[EXTRACTED INFORMATION]

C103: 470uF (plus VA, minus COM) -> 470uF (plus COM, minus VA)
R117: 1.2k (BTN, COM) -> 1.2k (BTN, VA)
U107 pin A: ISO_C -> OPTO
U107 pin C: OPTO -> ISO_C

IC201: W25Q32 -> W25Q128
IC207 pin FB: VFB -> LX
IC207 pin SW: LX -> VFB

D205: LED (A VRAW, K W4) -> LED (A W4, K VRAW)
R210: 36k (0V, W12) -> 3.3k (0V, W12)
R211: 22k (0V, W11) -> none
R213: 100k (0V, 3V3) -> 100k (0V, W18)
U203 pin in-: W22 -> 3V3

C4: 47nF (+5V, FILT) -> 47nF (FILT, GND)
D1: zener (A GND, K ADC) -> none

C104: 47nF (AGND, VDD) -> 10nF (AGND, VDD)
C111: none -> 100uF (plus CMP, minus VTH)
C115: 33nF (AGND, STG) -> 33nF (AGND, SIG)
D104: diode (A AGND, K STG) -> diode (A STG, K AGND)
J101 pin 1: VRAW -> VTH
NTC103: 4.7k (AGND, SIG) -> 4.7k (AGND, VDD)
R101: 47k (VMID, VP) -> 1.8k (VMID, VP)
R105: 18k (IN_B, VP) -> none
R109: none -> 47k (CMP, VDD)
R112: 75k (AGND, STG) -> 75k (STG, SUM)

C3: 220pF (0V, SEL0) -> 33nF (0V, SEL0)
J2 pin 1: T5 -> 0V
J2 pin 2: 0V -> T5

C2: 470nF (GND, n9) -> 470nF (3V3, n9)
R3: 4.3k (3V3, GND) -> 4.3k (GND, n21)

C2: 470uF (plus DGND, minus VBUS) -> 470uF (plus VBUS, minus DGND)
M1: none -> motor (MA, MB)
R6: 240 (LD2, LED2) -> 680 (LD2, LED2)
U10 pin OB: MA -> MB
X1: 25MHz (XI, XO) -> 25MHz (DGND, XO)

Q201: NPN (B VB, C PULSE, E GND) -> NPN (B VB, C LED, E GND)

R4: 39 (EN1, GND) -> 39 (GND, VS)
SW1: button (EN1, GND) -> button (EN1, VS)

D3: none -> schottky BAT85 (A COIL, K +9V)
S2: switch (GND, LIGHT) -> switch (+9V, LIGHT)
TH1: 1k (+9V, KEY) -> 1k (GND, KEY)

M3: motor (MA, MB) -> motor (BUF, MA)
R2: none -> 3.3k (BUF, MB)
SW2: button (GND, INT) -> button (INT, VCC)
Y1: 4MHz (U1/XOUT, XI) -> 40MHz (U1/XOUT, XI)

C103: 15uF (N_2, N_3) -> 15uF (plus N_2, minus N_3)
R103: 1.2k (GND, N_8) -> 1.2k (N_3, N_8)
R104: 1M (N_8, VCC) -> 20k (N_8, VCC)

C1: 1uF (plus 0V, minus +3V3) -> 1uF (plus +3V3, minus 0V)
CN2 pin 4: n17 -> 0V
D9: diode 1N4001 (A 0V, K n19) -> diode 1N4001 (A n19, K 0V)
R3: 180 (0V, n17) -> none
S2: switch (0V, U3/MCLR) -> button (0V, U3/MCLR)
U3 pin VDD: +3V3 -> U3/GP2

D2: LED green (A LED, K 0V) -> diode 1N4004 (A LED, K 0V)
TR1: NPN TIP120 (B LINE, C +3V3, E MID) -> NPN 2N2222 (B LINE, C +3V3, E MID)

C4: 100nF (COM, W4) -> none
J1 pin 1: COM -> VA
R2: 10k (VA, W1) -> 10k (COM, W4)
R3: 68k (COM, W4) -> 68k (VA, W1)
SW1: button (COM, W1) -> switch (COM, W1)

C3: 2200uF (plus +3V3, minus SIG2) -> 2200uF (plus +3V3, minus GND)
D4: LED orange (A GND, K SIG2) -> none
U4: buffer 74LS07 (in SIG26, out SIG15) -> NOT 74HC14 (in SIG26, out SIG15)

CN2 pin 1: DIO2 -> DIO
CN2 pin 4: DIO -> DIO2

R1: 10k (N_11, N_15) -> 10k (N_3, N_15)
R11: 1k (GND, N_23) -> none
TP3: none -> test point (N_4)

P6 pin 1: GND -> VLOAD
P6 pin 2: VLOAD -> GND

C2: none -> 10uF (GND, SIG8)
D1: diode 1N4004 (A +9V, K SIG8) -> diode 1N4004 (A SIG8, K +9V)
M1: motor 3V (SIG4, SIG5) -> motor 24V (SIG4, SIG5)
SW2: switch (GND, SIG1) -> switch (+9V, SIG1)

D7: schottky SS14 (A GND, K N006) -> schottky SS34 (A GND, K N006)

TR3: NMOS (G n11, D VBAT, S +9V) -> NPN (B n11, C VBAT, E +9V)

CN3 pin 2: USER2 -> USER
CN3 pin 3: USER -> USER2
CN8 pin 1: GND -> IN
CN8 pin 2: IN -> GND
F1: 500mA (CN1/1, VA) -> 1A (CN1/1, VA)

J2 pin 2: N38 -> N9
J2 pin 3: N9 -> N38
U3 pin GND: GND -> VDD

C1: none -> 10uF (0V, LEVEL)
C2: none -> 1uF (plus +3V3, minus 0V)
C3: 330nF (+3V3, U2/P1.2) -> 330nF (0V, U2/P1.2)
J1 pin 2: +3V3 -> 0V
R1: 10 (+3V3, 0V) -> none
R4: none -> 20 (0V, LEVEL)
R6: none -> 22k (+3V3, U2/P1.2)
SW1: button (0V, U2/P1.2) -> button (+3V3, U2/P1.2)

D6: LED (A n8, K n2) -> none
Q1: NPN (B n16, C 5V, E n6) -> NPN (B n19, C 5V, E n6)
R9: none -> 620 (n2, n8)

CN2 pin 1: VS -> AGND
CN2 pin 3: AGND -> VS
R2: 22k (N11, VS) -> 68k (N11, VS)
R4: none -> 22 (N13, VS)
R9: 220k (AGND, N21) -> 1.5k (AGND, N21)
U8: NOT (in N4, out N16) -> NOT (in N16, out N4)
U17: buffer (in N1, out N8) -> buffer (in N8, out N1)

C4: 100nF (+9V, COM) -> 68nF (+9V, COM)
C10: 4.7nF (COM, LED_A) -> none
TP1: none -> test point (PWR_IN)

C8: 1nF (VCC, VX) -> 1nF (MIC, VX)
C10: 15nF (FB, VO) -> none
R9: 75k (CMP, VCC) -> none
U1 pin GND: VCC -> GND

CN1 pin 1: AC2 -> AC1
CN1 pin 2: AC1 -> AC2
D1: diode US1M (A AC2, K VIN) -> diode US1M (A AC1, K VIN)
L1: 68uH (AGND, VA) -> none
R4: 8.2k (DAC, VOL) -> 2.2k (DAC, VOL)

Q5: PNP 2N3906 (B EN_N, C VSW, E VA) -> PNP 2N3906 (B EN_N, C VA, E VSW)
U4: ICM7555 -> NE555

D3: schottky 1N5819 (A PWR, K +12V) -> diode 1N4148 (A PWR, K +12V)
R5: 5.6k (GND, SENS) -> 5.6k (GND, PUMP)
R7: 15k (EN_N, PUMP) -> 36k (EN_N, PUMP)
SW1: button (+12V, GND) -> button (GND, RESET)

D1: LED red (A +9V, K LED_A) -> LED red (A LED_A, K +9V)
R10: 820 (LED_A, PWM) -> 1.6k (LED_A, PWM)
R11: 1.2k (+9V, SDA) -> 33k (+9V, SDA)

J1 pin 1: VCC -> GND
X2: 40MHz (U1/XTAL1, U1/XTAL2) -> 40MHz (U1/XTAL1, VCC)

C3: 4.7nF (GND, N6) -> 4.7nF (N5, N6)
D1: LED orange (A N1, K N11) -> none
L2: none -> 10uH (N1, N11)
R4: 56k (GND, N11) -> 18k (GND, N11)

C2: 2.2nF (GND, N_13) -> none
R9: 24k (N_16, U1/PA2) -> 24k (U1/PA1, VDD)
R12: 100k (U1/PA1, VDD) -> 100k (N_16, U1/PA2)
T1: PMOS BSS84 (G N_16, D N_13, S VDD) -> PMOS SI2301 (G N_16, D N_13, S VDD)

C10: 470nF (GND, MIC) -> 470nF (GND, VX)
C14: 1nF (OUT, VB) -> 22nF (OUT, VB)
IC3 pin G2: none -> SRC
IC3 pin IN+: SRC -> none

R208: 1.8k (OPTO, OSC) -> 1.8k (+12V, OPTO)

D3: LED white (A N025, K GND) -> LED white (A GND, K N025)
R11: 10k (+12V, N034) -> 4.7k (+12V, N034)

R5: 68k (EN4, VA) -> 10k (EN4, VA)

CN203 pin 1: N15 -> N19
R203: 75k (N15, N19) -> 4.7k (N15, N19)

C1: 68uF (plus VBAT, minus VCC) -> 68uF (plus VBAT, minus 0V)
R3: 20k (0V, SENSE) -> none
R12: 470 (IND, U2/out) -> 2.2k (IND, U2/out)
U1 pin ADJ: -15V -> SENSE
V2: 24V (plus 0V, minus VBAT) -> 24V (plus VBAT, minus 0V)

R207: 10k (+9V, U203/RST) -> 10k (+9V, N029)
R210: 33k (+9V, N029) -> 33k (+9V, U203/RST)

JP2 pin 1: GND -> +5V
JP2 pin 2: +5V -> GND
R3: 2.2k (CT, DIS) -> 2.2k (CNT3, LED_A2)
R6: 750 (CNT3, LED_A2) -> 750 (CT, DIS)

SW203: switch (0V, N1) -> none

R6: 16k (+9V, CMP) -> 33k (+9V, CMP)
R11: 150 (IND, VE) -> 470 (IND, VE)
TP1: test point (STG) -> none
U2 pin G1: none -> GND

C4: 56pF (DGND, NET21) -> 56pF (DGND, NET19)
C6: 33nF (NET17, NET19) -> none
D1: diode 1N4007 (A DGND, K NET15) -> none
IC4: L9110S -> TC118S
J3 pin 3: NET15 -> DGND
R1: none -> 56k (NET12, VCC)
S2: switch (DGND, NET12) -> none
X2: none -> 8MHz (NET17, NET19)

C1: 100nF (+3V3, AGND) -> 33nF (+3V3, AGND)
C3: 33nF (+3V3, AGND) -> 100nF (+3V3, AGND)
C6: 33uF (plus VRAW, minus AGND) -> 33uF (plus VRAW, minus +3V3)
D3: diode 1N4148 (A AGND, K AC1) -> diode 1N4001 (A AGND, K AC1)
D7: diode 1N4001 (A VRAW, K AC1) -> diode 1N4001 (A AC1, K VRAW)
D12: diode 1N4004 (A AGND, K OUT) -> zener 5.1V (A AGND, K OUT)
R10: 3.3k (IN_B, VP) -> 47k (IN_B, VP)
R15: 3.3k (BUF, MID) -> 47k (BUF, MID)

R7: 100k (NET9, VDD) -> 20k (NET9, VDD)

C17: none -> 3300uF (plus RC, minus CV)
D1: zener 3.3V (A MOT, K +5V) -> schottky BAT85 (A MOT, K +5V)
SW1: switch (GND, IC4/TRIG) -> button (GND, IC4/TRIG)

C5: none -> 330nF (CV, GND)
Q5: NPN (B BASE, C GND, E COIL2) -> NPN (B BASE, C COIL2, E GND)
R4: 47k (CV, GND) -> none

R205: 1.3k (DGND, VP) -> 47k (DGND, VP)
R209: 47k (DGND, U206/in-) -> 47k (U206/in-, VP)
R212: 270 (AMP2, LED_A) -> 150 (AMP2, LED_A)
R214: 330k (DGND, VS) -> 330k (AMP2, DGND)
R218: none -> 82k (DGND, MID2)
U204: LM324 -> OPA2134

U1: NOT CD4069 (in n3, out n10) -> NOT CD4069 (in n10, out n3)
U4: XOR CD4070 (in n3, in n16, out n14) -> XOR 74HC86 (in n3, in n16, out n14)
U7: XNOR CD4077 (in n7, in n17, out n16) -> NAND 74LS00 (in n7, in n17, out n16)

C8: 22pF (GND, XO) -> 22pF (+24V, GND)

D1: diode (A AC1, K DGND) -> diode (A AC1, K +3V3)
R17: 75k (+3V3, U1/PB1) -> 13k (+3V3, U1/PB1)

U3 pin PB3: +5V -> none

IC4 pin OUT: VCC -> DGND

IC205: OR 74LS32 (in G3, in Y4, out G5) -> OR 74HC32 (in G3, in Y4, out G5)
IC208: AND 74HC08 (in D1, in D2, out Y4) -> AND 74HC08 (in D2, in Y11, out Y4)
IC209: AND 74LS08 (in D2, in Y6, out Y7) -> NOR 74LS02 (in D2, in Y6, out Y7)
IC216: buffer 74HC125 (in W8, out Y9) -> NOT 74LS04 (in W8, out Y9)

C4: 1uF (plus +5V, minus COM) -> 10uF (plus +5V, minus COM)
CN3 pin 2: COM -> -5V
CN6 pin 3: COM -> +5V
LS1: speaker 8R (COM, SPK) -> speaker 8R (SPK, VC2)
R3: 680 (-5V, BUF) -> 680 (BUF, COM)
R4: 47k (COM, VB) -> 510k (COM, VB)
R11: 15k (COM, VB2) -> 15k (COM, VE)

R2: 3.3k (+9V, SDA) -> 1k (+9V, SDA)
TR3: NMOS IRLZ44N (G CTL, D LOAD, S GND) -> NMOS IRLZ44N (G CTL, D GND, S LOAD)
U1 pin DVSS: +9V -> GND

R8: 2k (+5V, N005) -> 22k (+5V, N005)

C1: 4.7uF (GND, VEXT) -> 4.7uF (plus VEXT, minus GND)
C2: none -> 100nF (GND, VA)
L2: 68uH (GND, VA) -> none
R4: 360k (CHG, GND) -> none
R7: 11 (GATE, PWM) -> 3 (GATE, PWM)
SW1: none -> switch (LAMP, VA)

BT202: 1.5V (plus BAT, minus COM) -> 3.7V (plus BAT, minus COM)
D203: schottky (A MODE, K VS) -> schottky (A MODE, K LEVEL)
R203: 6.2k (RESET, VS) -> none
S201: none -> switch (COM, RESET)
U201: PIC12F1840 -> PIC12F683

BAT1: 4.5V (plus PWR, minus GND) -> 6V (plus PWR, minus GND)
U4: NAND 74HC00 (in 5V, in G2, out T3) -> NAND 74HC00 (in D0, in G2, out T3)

[/EXTRACTED INFORMATION]

WHAT IS NEEDED = Return, word for word, the lines of the data above from the line with "C8: 1nF (VCC, VX) -> 1nF (MIC, VX)" through the line with "U4: ICM7555 -> NE555", inclusive.

WRITTEN REPLY =
C8: 1nF (VCC, VX) -> 1nF (MIC, VX)
C10: 15nF (FB, VO) -> none
R9: 75k (CMP, VCC) -> none
U1 pin GND: VCC -> GND

CN1 pin 1: AC2 -> AC1
CN1 pin 2: AC1 -> AC2
D1: diode US1M (A AC2, K VIN) -> diode US1M (A AC1, K VIN)
L1: 68uH (AGND, VA) -> none
R4: 8.2k (DAC, VOL) -> 2.2k (DAC, VOL)

Q5: PNP 2N3906 (B EN_N, C VSW, E VA) -> PNP 2N3906 (B EN_N, C VA, E VSW)
U4: ICM7555 -> NE555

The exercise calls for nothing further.